#### WHAT YOU NEED TO DO
Set every line of the data down again exactly, and keep the pictures out.

#### PROVIDED DATA
*** Block opens ***

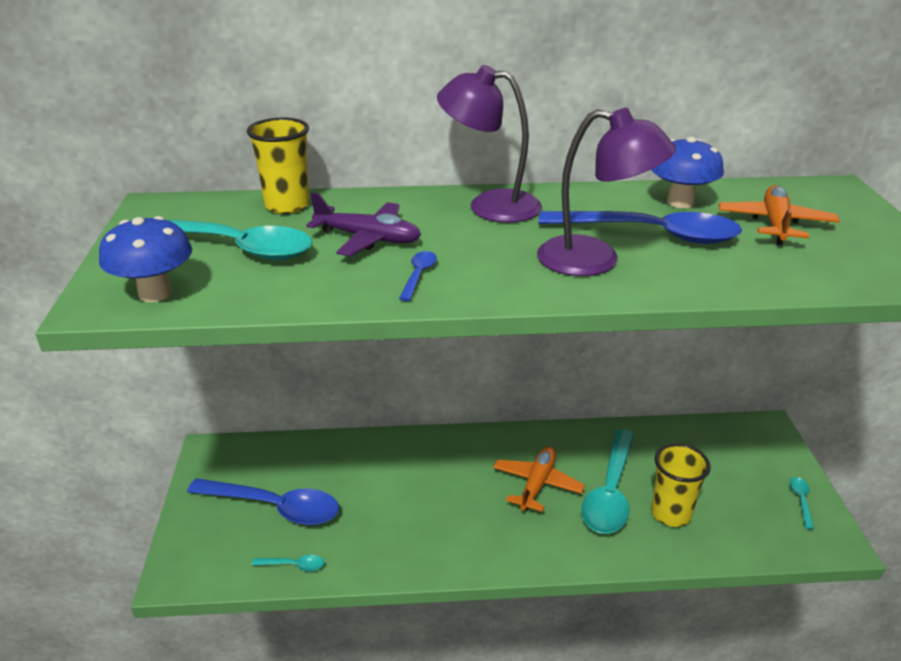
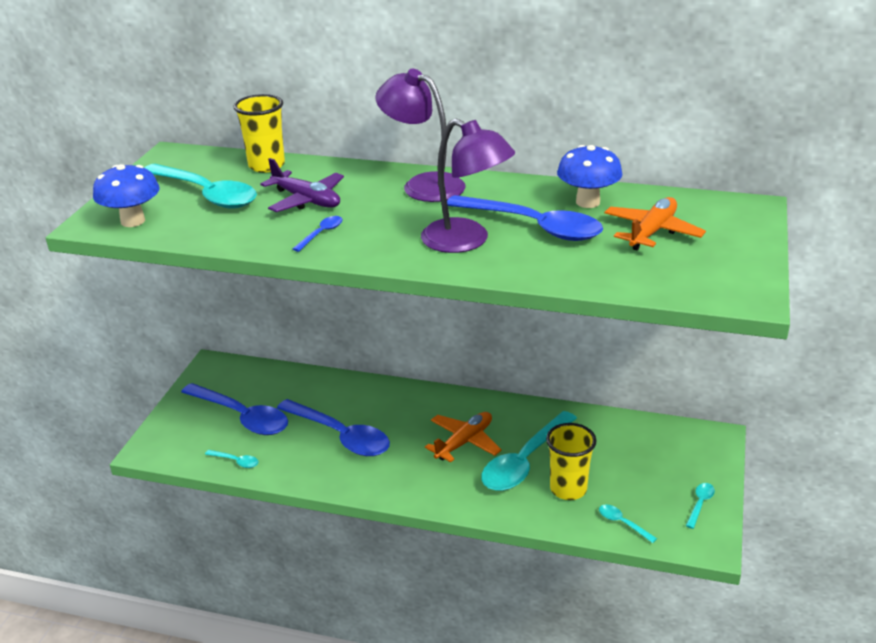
camera: 20 degrees right, 0 degrees up
(400, 506) = (340, 436): none -> blue spoon
(745, 539) = (622, 523): none -> turquoise spoon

*** Block closes ***

#### RESULT OF THIS EXERCISE
camera: 20 degrees right, 0 degrees up
(400, 506) = (340, 436): none -> blue spoon
(745, 539) = (622, 523): none -> turquoise spoon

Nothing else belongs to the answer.